*Aim of the exercise*.
Find the number of lines below in which the word "türkis" occurs. Write only that number.

*The data*.
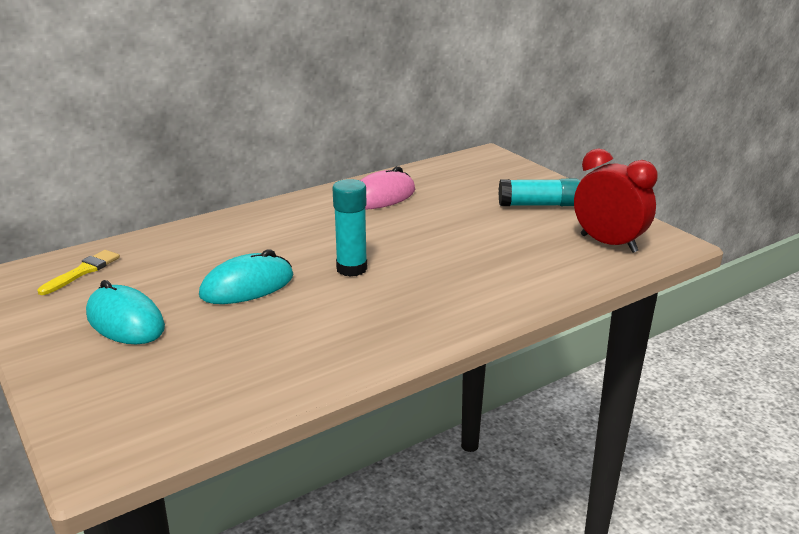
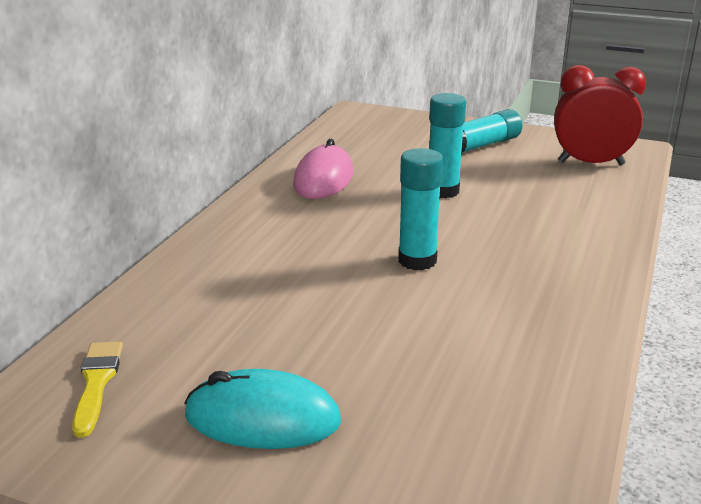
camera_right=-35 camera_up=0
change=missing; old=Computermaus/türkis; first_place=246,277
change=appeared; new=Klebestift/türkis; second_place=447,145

*Written answer*.
2